Segment Open
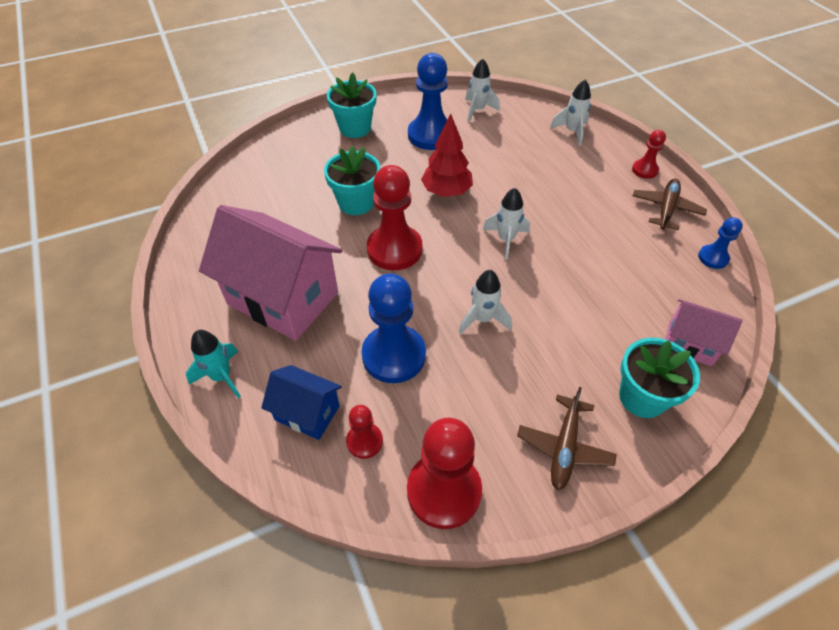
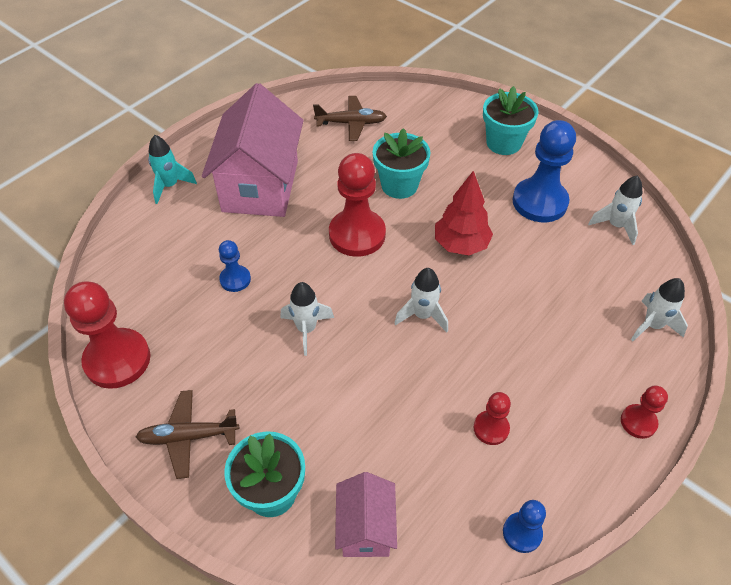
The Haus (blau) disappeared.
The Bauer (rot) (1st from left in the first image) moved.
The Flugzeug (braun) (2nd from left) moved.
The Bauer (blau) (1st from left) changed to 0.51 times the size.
Segment Closed
** About this exercise **
Each line from the one containing "The Bauer (rot)" through the end of the listing above should be copied exactly, with no other line included.

** Solution to the problem **
The Bauer (rot) (1st from left in the first image) moved.
The Flugzeug (braun) (2nd from left) moved.
The Bauer (blau) (1st from left) changed to 0.51 times the size.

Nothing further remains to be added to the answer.